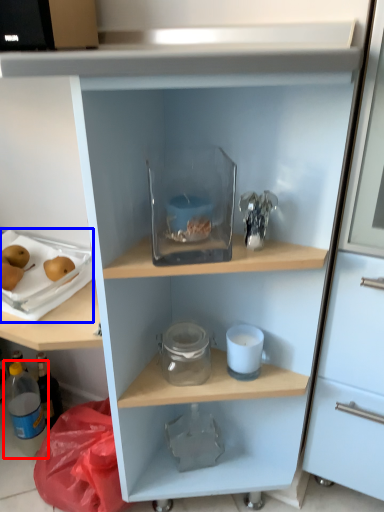
Question: Which object is closer to the camera taking this photo, bottle (highlighted by a red box) or appliance (highlighted by a blue box)?

Choices:
 (A) bottle
 (B) appliance

Answer: (B)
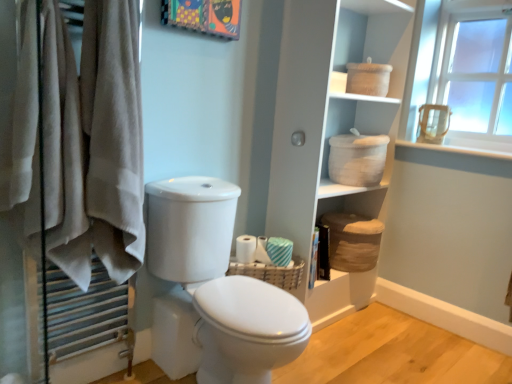
You are a GUI agent. You are given a task and a screenshot of the screen. Output one action in this format:
    pyautogui.click(x=<x>, y=<y>)
    Task: Click on the vacant space to the right of white glossy toilet at center
    The height and width of the screenshot is (384, 512).
    Given the screenshot: What is the action you would take?
    pyautogui.click(x=336, y=352)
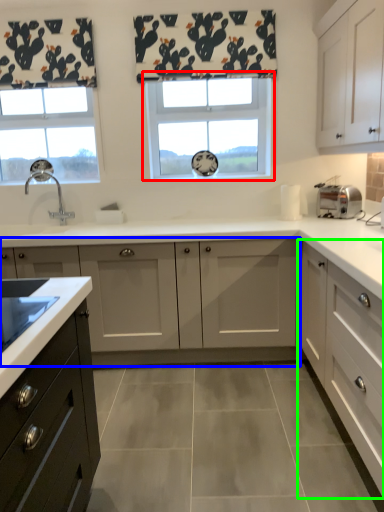
Question: Which is nearer to the window (highlighted by a red box)? cabinetry (highlighted by a blue box) or cabinetry (highlighted by a green box).

Choices:
 (A) cabinetry
 (B) cabinetry

Answer: (A)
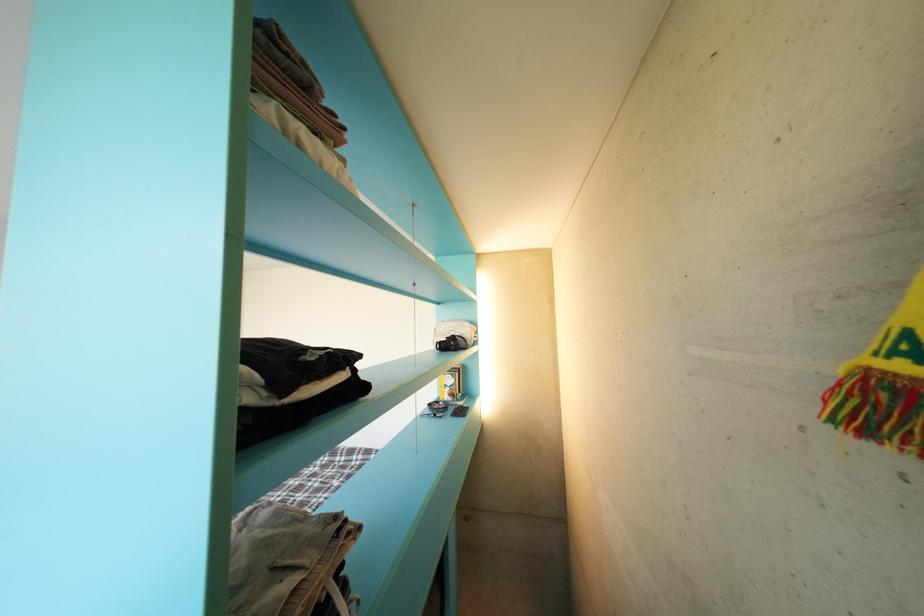
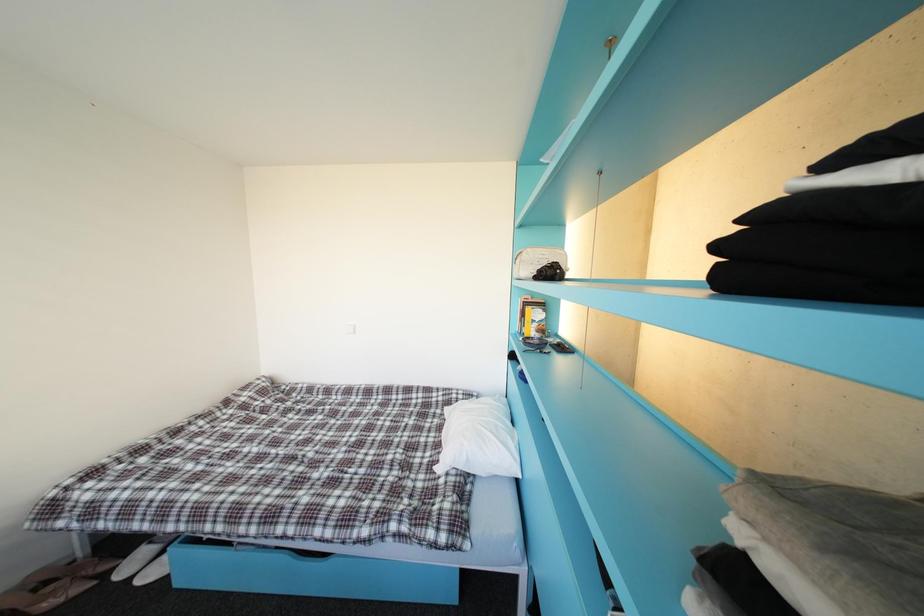
Question: The first image is from the beginning of the video and the second image is from the end. How did the camera likely rotate when shooting the video?

Choices:
 (A) Left
 (B) Right
 (C) Up
 (D) Down

Answer: (D)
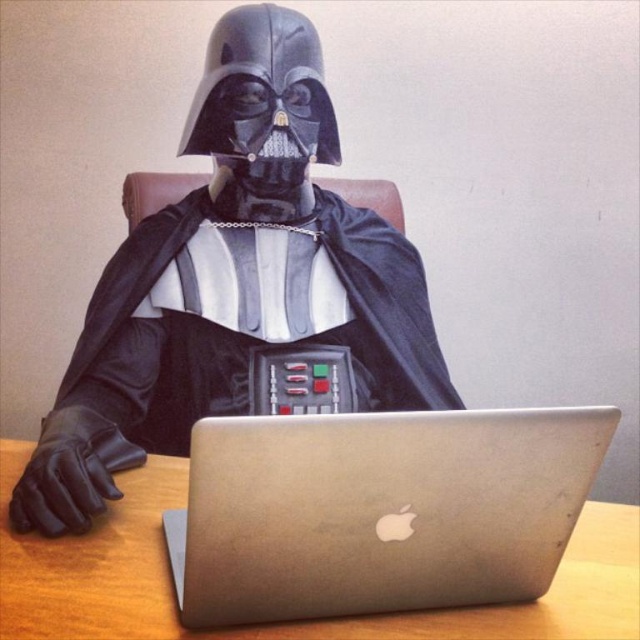
Question: Which point is closer to the camera taking this photo?

Choices:
 (A) (244, 132)
 (B) (268, 570)
 (C) (122, 250)

Answer: (B)

Question: Is the position of silver metallic laptop at center less distant than that of black matte robe at center?

Choices:
 (A) yes
 (B) no

Answer: (A)

Question: Can you confirm if metallic silver laptop at center is smaller than silver metallic laptop at center?

Choices:
 (A) no
 (B) yes

Answer: (A)

Question: Which point is farther to the camera?

Choices:
 (A) silver metallic laptop at center
 (B) black matte robe at center

Answer: (B)

Question: Estimate the real-world distances between objects in this image. Which object is farther from the silver metallic laptop at center?

Choices:
 (A) metallic silver laptop at center
 (B) black matte robe at center

Answer: (B)

Question: Where is silver metallic laptop at center located in relation to black matte robe at center in the image?

Choices:
 (A) above
 (B) below

Answer: (B)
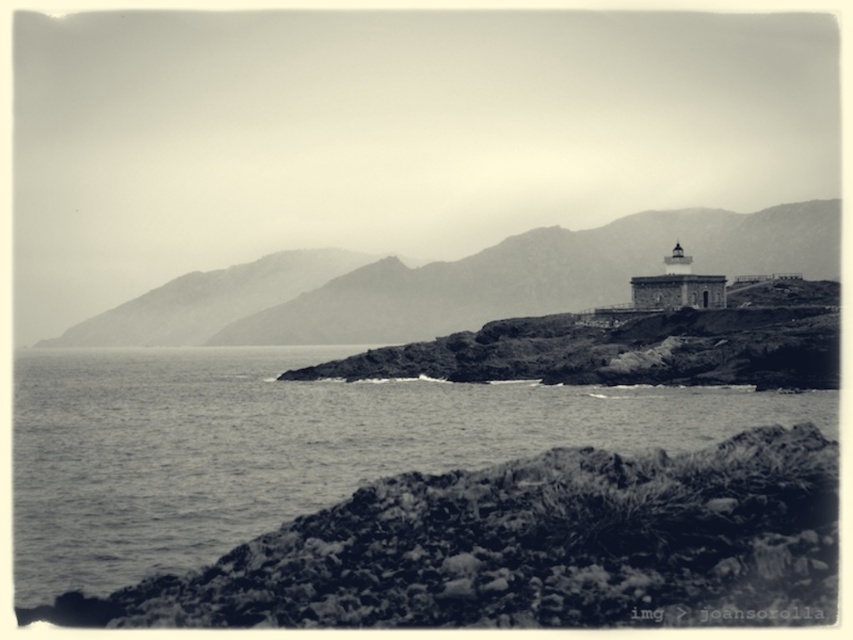
Question: Among these points, which one is farthest from the camera?

Choices:
 (A) (566, 269)
 (B) (161, 352)

Answer: (B)

Question: Does smooth water at lower left have a smaller size compared to rugged stone mountain at center?

Choices:
 (A) yes
 (B) no

Answer: (A)

Question: Which point is closer to the camera taking this photo?

Choices:
 (A) (491, 288)
 (B) (218, 448)

Answer: (B)

Question: Which object is closer to the camera taking this photo?

Choices:
 (A) rugged stone mountain at center
 (B) smooth water at lower left

Answer: (B)

Question: Is smooth water at lower left below rugged stone mountain at center?

Choices:
 (A) no
 (B) yes

Answer: (B)

Question: Does smooth water at lower left come in front of rugged stone mountain at center?

Choices:
 (A) no
 (B) yes

Answer: (B)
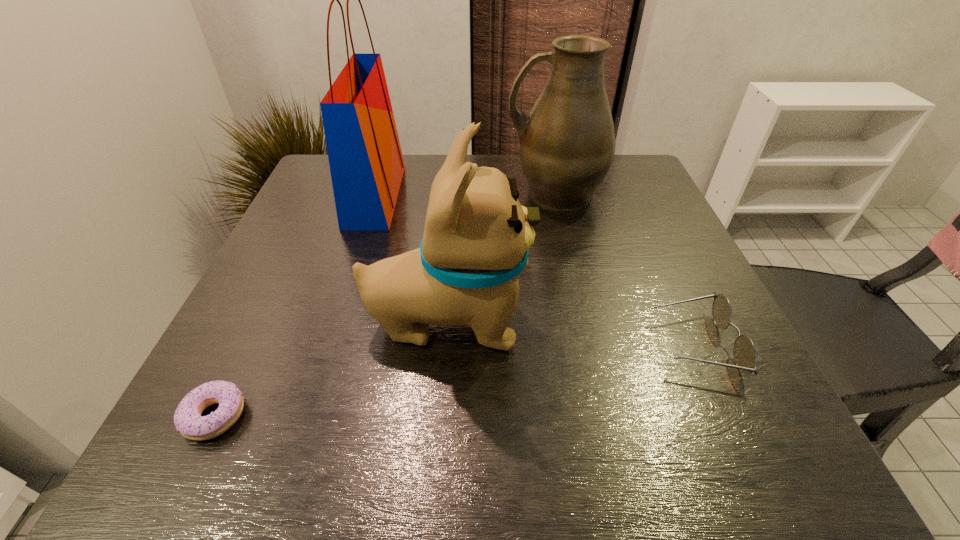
━━━━━━━━━━
#### Exercise
Copy out all of the records above word for word, leaving out the pictures.

#### Solution for this exercise
Question: Which object is closer to the camera taking this photo, bottle (highlighted by a red box) or appliance (highlighted by a blue box)?

Choices:
 (A) bottle
 (B) appliance

Answer: (B)
You are a GUI agent. You are given a task and a screenshot of the screen. Output one action in this format:
    pyautogui.click(x=<x>, y=<y>)
    Task: Click on the vacant space to the right of white glossy toilet at center
    The height and width of the screenshot is (384, 512).
    Given the screenshot: What is the action you would take?
    pyautogui.click(x=336, y=352)
Question: Which is nearer to the window (highlighted by a red box)? cabinetry (highlighted by a blue box) or cabinetry (highlighted by a green box).

Choices:
 (A) cabinetry
 (B) cabinetry

Answer: (A)
Question: The first image is from the beginning of the video and the second image is from the end. How did the camera likely rotate when shooting the video?

Choices:
 (A) Left
 (B) Right
 (C) Up
 (D) Down

Answer: (D)
Question: Which point is closer to the camera taking this photo?

Choices:
 (A) (244, 132)
 (B) (268, 570)
 (C) (122, 250)

Answer: (B)

Question: Is the position of silver metallic laptop at center less distant than that of black matte robe at center?

Choices:
 (A) yes
 (B) no

Answer: (A)

Question: Can you confirm if metallic silver laptop at center is smaller than silver metallic laptop at center?

Choices:
 (A) no
 (B) yes

Answer: (A)

Question: Which point is farther to the camera?

Choices:
 (A) silver metallic laptop at center
 (B) black matte robe at center

Answer: (B)

Question: Estimate the real-world distances between objects in this image. Which object is farther from the silver metallic laptop at center?

Choices:
 (A) metallic silver laptop at center
 (B) black matte robe at center

Answer: (B)

Question: Where is silver metallic laptop at center located in relation to black matte robe at center in the image?

Choices:
 (A) above
 (B) below

Answer: (B)
Question: Among these points, which one is farthest from the camera?

Choices:
 (A) (566, 269)
 (B) (161, 352)

Answer: (B)

Question: Does smooth water at lower left have a smaller size compared to rugged stone mountain at center?

Choices:
 (A) yes
 (B) no

Answer: (A)

Question: Which point is closer to the camera taking this photo?

Choices:
 (A) (491, 288)
 (B) (218, 448)

Answer: (B)

Question: Which object is closer to the camera taking this photo?

Choices:
 (A) rugged stone mountain at center
 (B) smooth water at lower left

Answer: (B)

Question: Is smooth water at lower left below rugged stone mountain at center?

Choices:
 (A) no
 (B) yes

Answer: (B)

Question: Does smooth water at lower left come in front of rugged stone mountain at center?

Choices:
 (A) no
 (B) yes

Answer: (B)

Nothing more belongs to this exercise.